- **WORK INSTRUCTION**: Please copy out the entries below exactly, beginning with the line that contains "Q203: NPN (B" and ending with the line that contains "SW2: none -> switch (SIG5, SIG11)", and include nothing outside that span.

Start of INFORMATION SHOWN

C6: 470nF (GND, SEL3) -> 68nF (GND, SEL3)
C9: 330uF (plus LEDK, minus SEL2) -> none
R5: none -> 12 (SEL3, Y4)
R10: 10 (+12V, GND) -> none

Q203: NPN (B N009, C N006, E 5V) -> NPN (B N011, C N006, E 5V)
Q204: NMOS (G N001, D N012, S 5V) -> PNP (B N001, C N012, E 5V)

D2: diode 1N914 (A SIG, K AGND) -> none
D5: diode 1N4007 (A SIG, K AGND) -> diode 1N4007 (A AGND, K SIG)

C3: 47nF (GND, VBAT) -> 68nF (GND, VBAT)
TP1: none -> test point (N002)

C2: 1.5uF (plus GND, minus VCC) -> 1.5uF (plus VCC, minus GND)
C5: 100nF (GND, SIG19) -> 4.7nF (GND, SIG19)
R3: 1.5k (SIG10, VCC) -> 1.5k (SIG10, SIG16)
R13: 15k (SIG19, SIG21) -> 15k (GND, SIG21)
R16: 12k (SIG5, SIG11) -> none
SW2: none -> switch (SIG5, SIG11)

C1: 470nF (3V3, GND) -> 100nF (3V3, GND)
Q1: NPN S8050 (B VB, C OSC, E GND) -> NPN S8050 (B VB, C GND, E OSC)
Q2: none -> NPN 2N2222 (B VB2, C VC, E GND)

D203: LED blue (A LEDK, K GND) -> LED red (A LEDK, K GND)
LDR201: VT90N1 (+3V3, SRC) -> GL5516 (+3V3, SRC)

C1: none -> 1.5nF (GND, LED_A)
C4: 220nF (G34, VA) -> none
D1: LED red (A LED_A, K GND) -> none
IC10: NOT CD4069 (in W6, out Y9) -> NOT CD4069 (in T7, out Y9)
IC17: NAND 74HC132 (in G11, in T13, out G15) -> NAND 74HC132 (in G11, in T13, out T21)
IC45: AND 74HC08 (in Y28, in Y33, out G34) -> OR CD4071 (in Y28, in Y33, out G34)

End of INFORMATION SHOWN

- **SOLUTION FOR THIS TASK**:
Q203: NPN (B N009, C N006, E 5V) -> NPN (B N011, C N006, E 5V)
Q204: NMOS (G N001, D N012, S 5V) -> PNP (B N001, C N012, E 5V)

D2: diode 1N914 (A SIG, K AGND) -> none
D5: diode 1N4007 (A SIG, K AGND) -> diode 1N4007 (A AGND, K SIG)

C3: 47nF (GND, VBAT) -> 68nF (GND, VBAT)
TP1: none -> test point (N002)

C2: 1.5uF (plus GND, minus VCC) -> 1.5uF (plus VCC, minus GND)
C5: 100nF (GND, SIG19) -> 4.7nF (GND, SIG19)
R3: 1.5k (SIG10, VCC) -> 1.5k (SIG10, SIG16)
R13: 15k (SIG19, SIG21) -> 15k (GND, SIG21)
R16: 12k (SIG5, SIG11) -> none
SW2: none -> switch (SIG5, SIG11)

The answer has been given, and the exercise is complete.